BEGIN

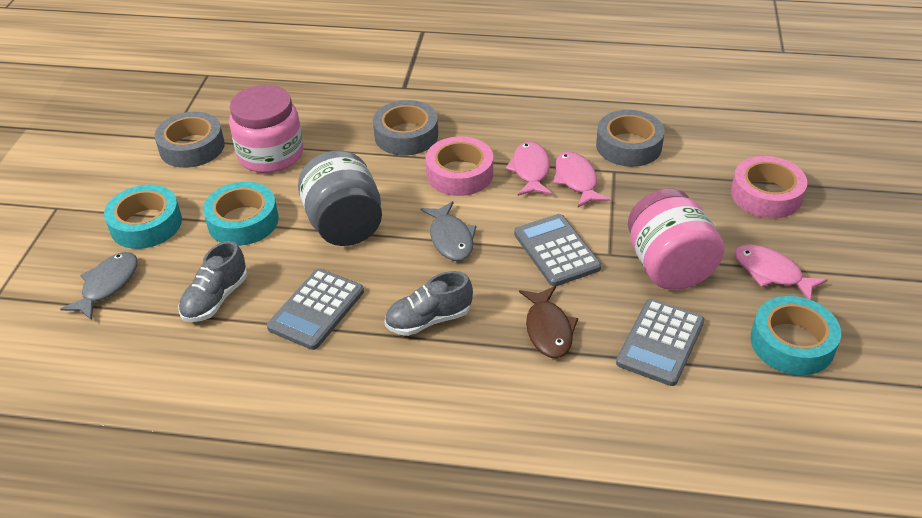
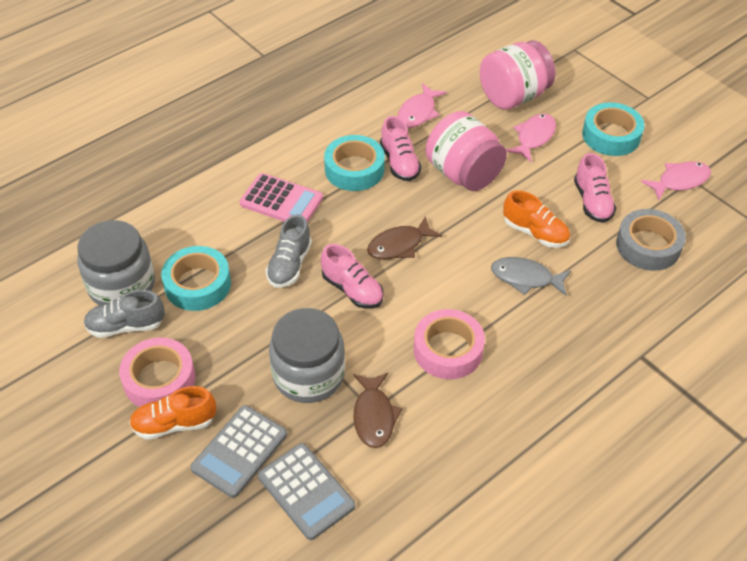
brown fish: 1 -> 2
grey calculator: 3 -> 2
grey fish: 2 -> 1
grey jar: 1 -> 2
grey tape: 3 -> 1
orange shoe: 0 -> 2
pink calculator: 0 -> 1
pink shoe: 0 -> 3

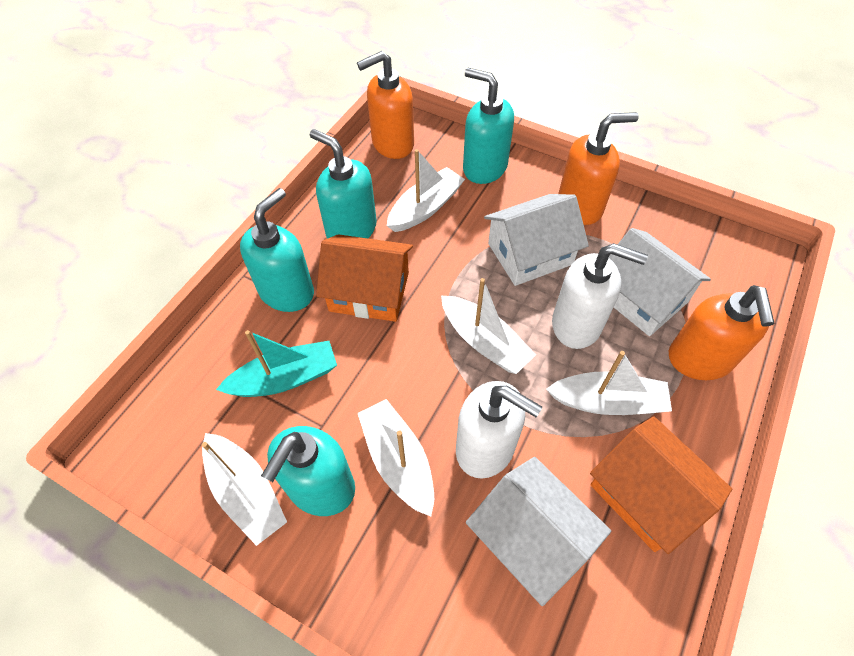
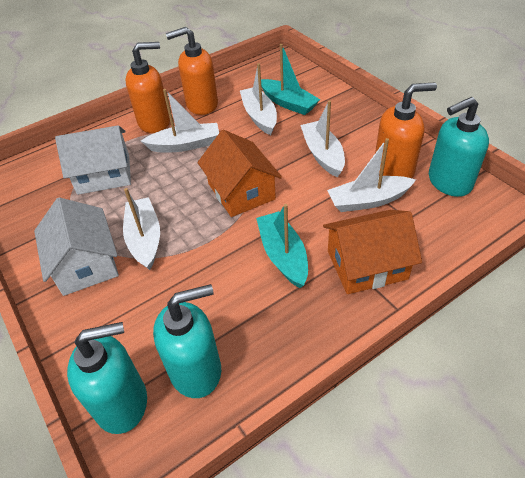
turquoise boat: 1 -> 2
turquoise soap dispenser: 4 -> 3
white house: 3 -> 2
white soap dispenser: 2 -> 0

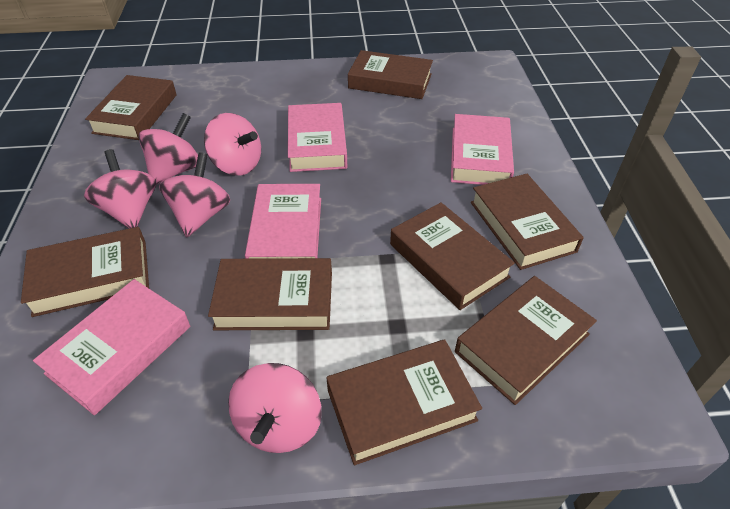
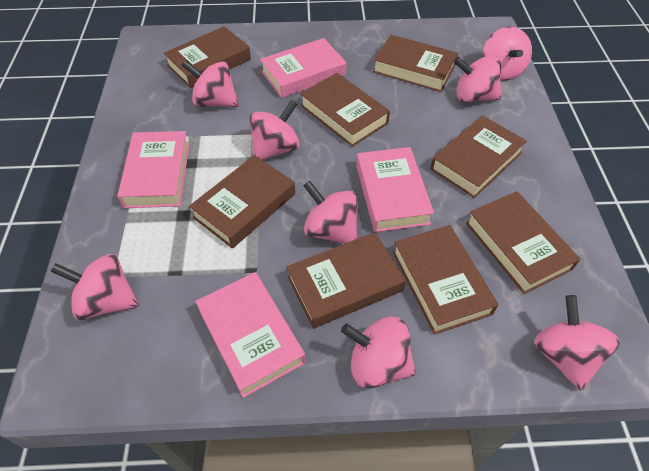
pink spinning top: 5 -> 8

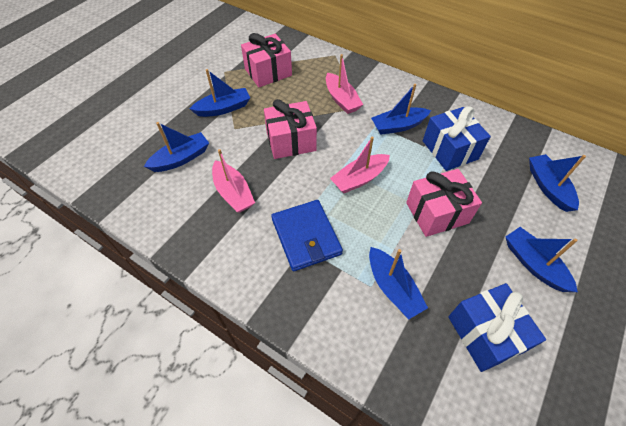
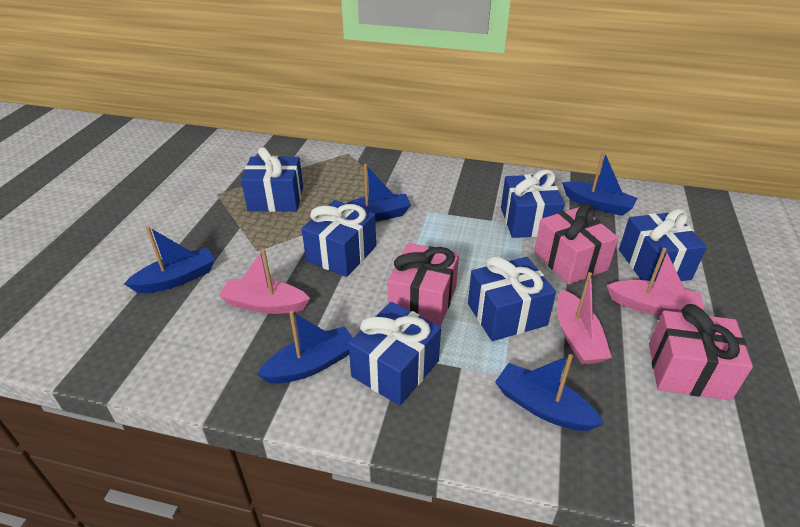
blue boat: 6 -> 5
blue gift: 2 -> 6
blue wallet: 1 -> 0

END

**REQUIREMENT:**
Output all of the data word for word, excluding any pictures.

**RESULT OF THE EXERCISE:**
brown fish: 1 -> 2
grey calculator: 3 -> 2
grey fish: 2 -> 1
grey jar: 1 -> 2
grey tape: 3 -> 1
orange shoe: 0 -> 2
pink calculator: 0 -> 1
pink shoe: 0 -> 3

turquoise boat: 1 -> 2
turquoise soap dispenser: 4 -> 3
white house: 3 -> 2
white soap dispenser: 2 -> 0

pink spinning top: 5 -> 8

blue boat: 6 -> 5
blue gift: 2 -> 6
blue wallet: 1 -> 0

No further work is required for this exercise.